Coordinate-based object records
========

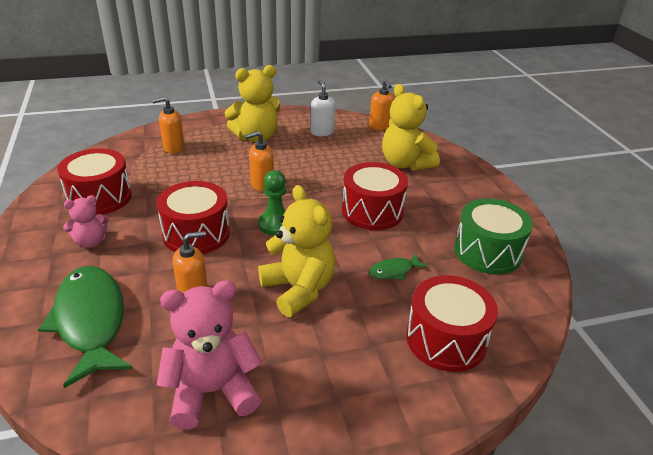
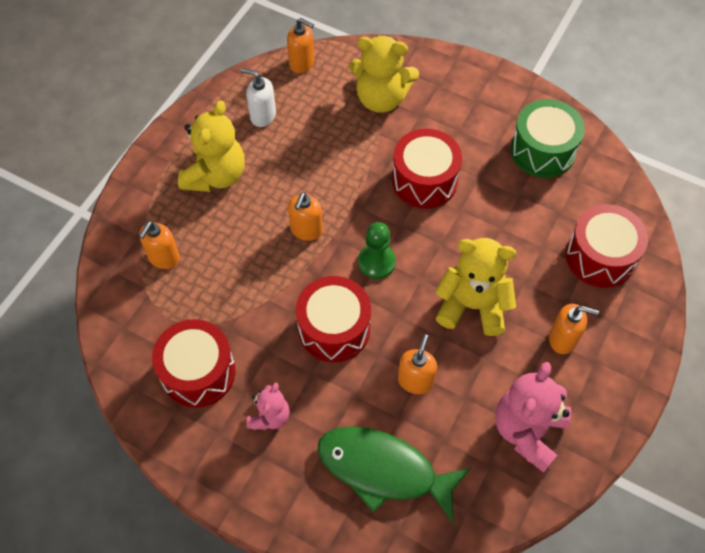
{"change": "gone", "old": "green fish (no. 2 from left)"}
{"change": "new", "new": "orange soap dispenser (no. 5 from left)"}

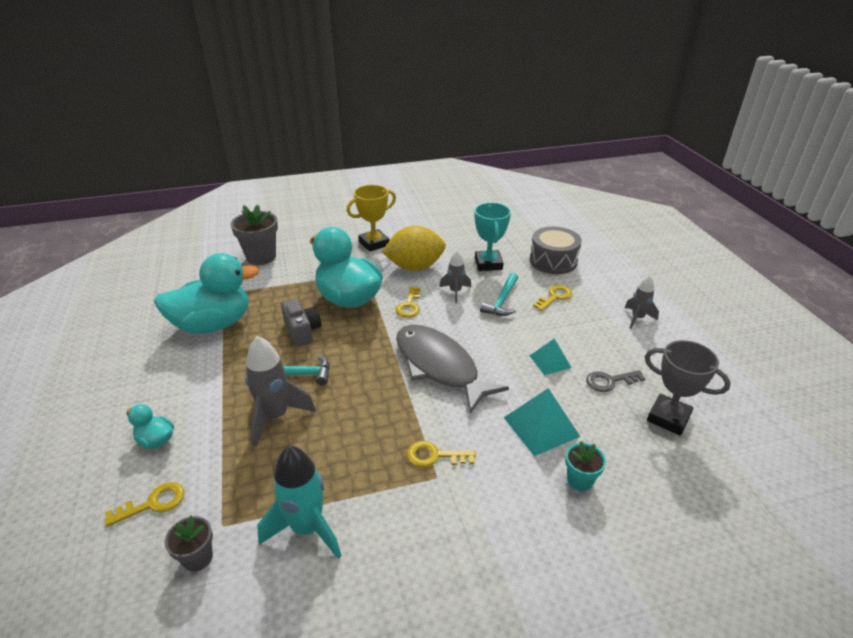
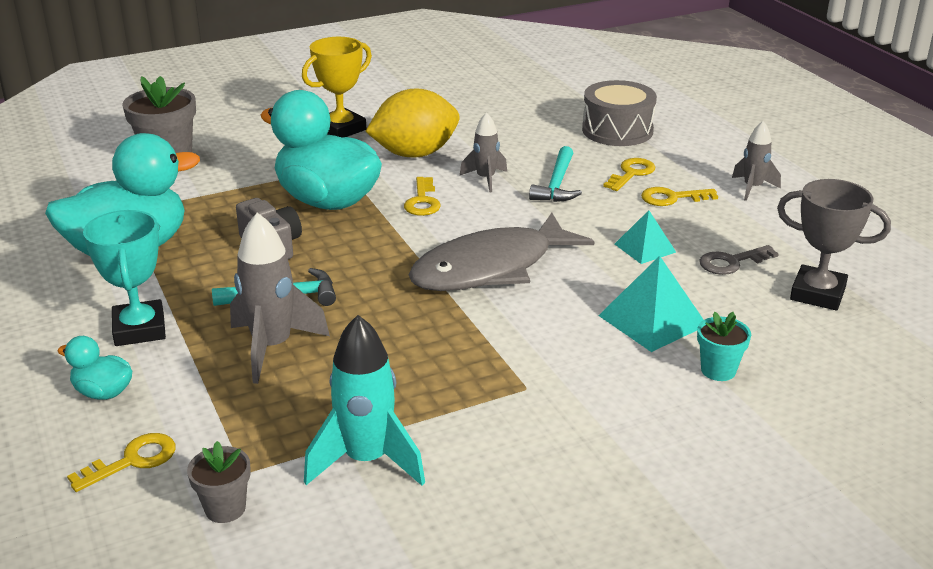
{"change": "shifted", "old": "turquoise trophy"}
{"change": "rotated", "old": "grey fish", "degrees": -75}
{"change": "shifted", "old": "yellow key (no. 3 from left in the first image)", "new": "yellow key (no. 4 from left)"}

========

▶ Problem details:
Lines with the word "left": report how many there are in the entries, as a bare number.

▶ Solved exercise:
3